_Provided material_:
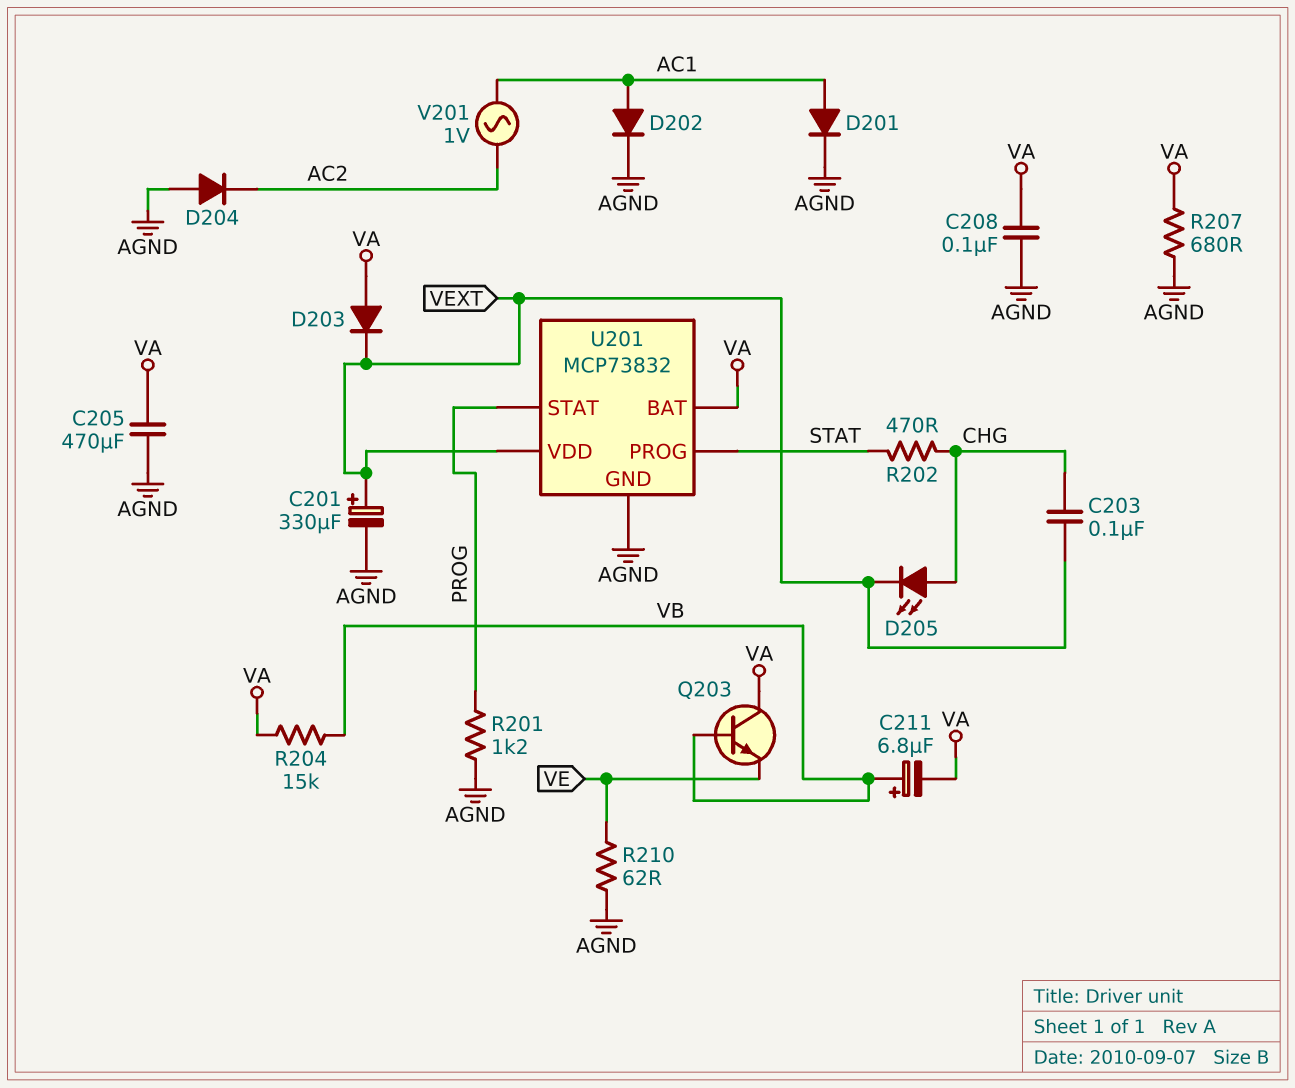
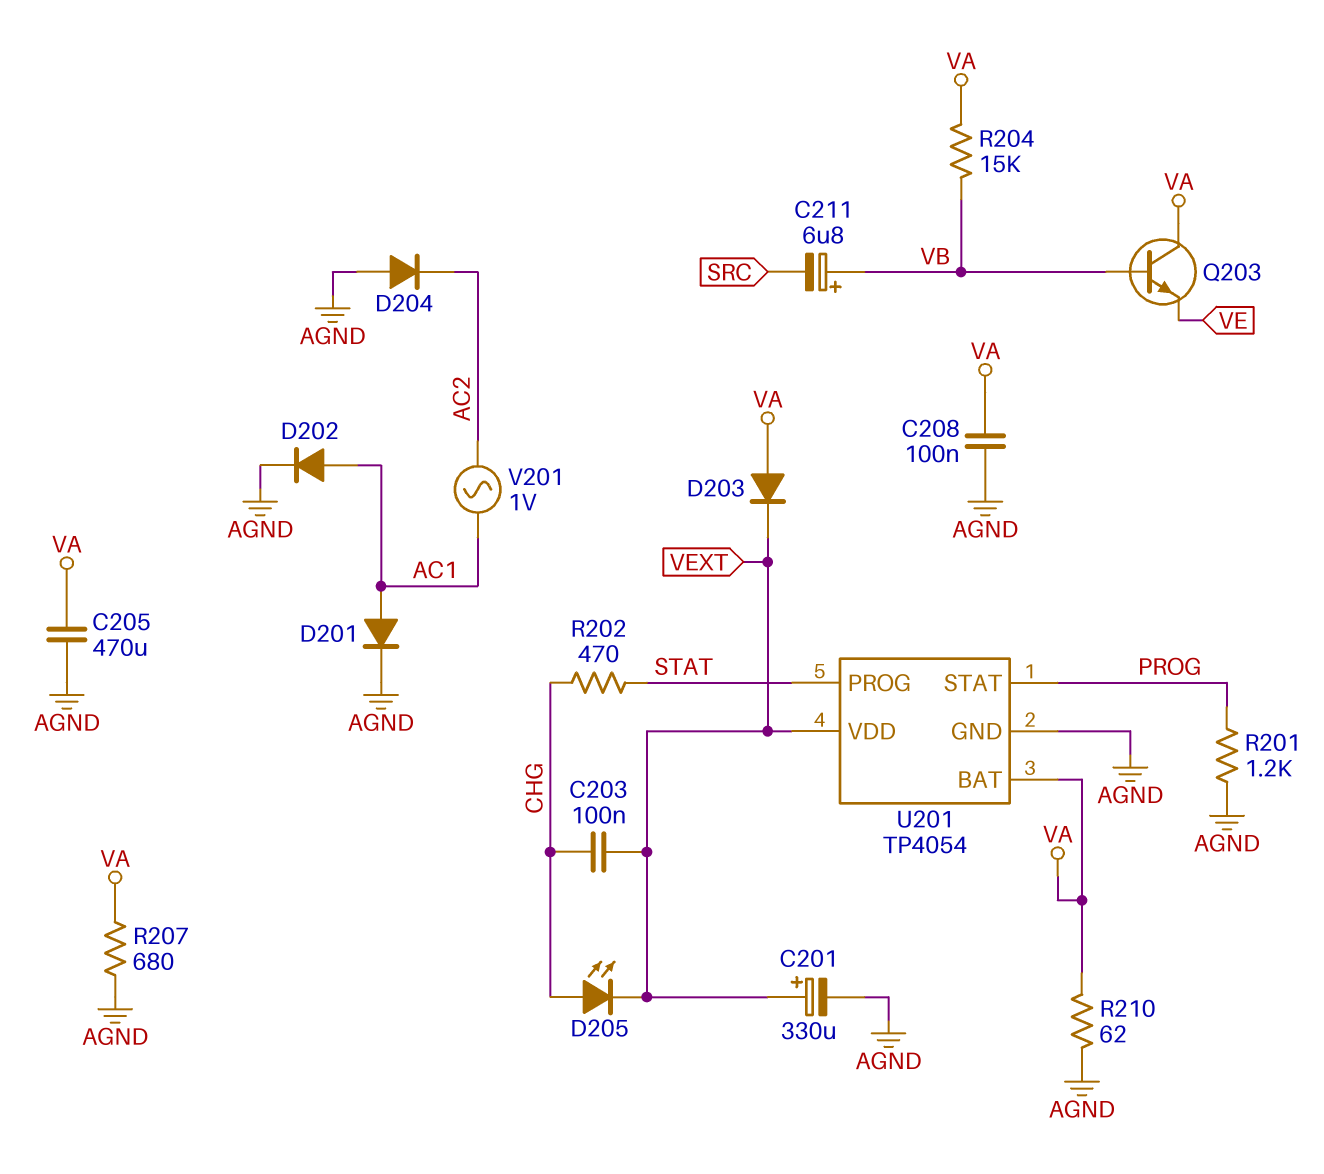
C211: 6.8uF (plus VB, minus VA) -> 6.8uF (plus VB, minus SRC)
R210: 62 (AGND, VE) -> 62 (AGND, VA)
U201: MCP73832 -> TP4054

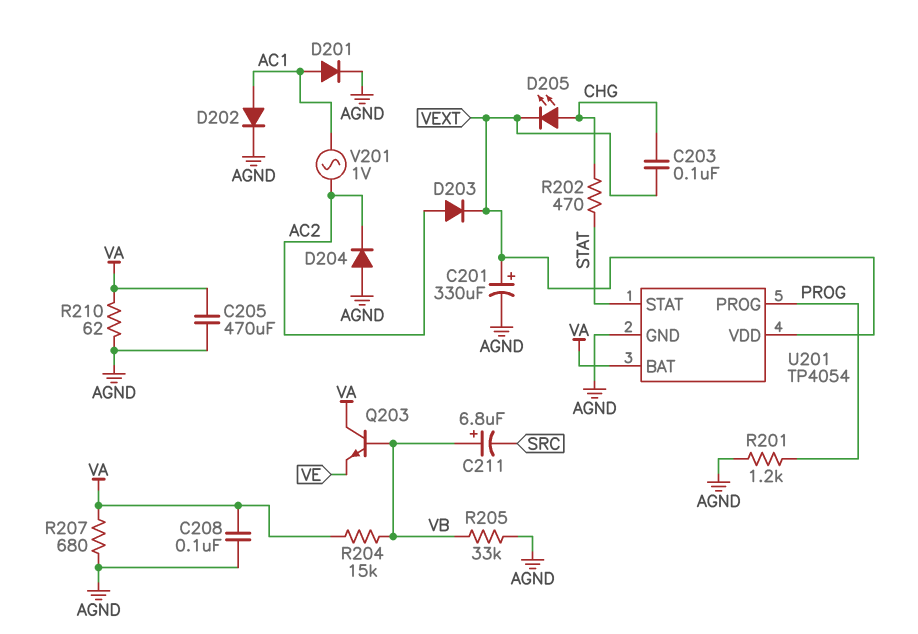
D203: diode (A VA, K VEXT) -> diode (A AC2, K VEXT)
R205: none -> 33k (AGND, VB)
U201 pin PROG: STAT -> PROG
U201 pin STAT: PROG -> STAT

_Prompt_: Return the material verbatim; the images are not to appear in the copy.

_Answer box_:
C211: 6.8uF (plus VB, minus VA) -> 6.8uF (plus VB, minus SRC)
R210: 62 (AGND, VE) -> 62 (AGND, VA)
U201: MCP73832 -> TP4054

D203: diode (A VA, K VEXT) -> diode (A AC2, K VEXT)
R205: none -> 33k (AGND, VB)
U201 pin PROG: STAT -> PROG
U201 pin STAT: PROG -> STAT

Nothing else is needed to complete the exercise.